*Goal of the exercise*
For this exercise, reproduce the records exactly as they stand and do not carry any images over.

*Raw data*

════════

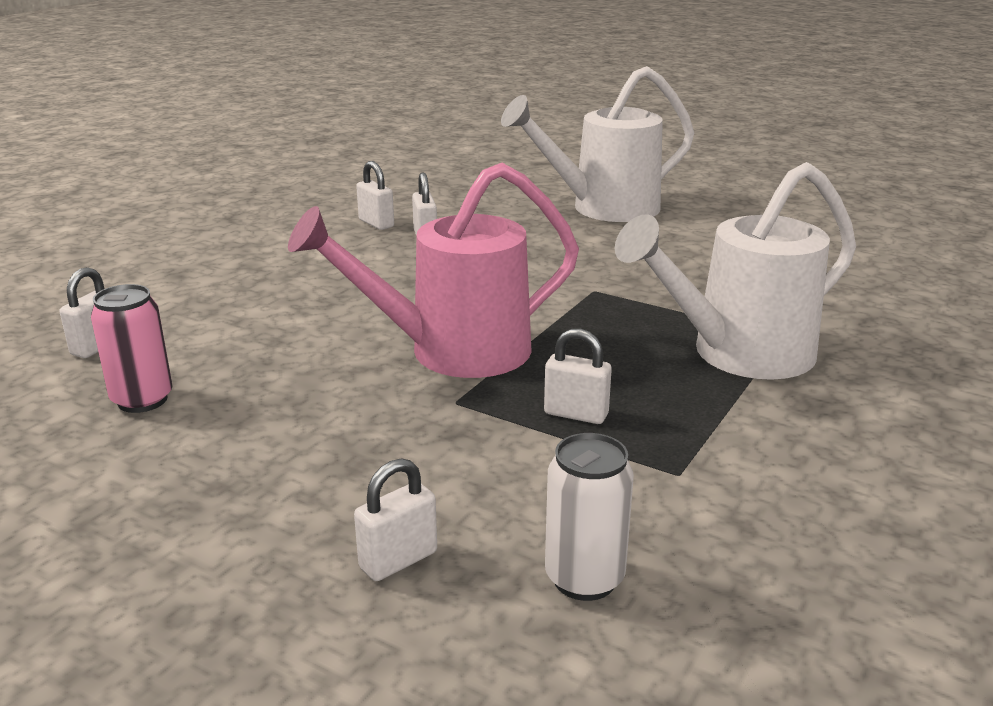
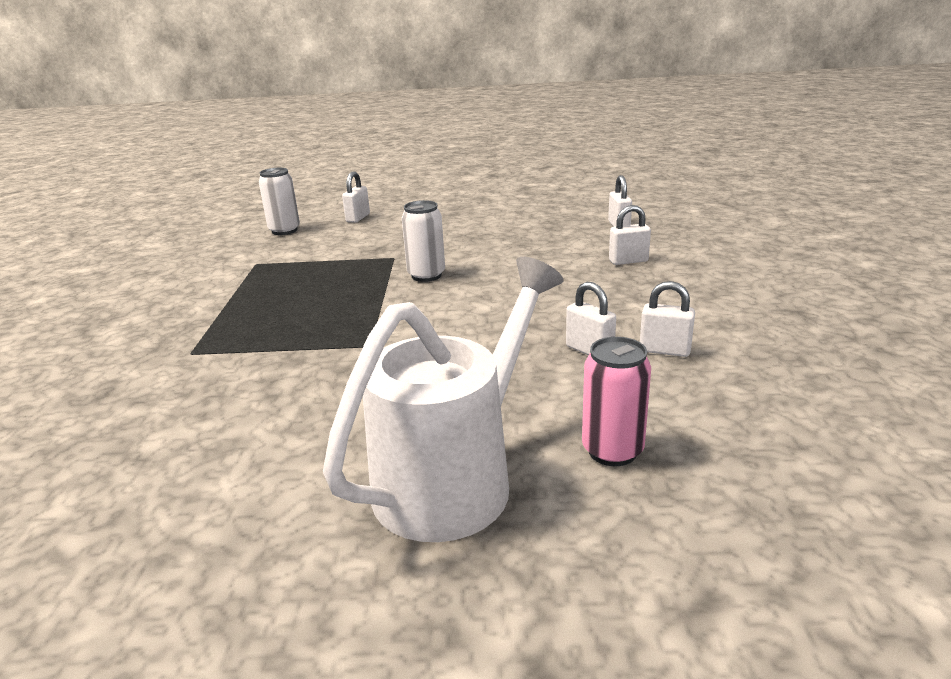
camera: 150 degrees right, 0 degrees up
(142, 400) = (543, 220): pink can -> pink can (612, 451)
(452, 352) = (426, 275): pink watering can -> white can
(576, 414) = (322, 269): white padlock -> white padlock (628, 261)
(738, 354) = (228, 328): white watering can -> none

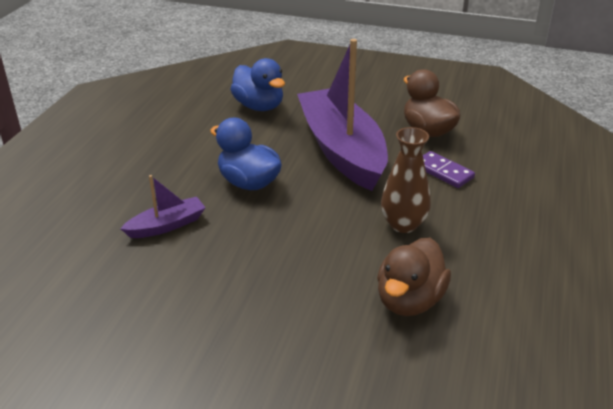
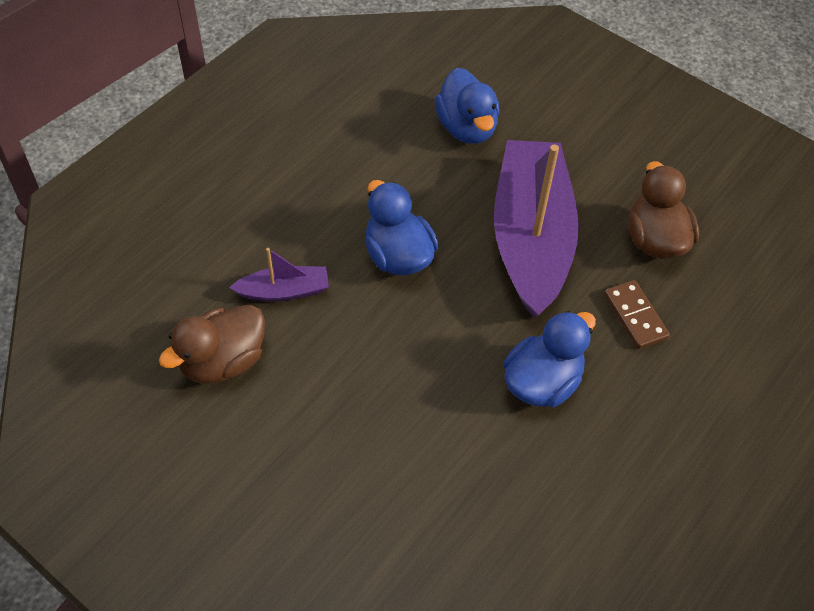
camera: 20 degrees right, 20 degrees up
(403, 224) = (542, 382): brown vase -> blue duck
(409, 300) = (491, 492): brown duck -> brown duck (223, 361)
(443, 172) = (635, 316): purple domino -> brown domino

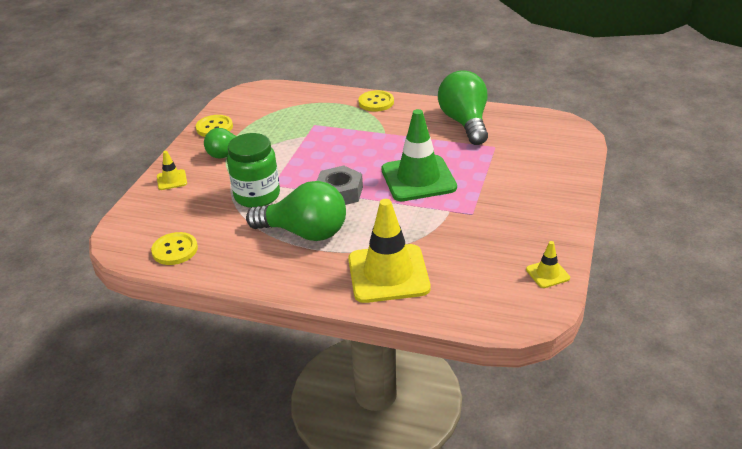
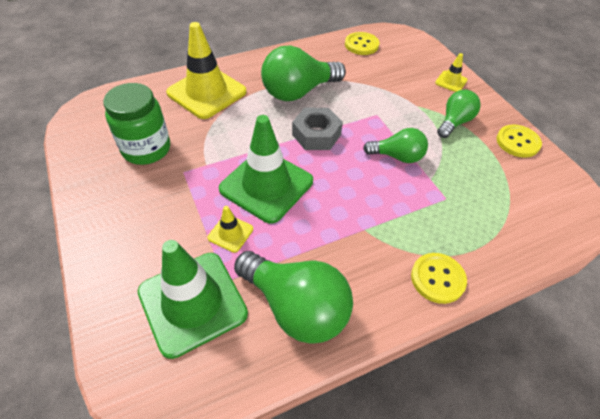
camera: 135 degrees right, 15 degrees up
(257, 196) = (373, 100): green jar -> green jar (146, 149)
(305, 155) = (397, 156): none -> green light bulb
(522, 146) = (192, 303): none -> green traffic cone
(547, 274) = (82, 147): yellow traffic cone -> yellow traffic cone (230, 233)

════════

*Task answer*
camera: 150 degrees right, 0 degrees up
(142, 400) = (543, 220): pink can -> pink can (612, 451)
(452, 352) = (426, 275): pink watering can -> white can
(576, 414) = (322, 269): white padlock -> white padlock (628, 261)
(738, 354) = (228, 328): white watering can -> none

camera: 20 degrees right, 20 degrees up
(403, 224) = (542, 382): brown vase -> blue duck
(409, 300) = (491, 492): brown duck -> brown duck (223, 361)
(443, 172) = (635, 316): purple domino -> brown domino

camera: 135 degrees right, 15 degrees up
(257, 196) = (373, 100): green jar -> green jar (146, 149)
(305, 155) = (397, 156): none -> green light bulb
(522, 146) = (192, 303): none -> green traffic cone
(547, 274) = (82, 147): yellow traffic cone -> yellow traffic cone (230, 233)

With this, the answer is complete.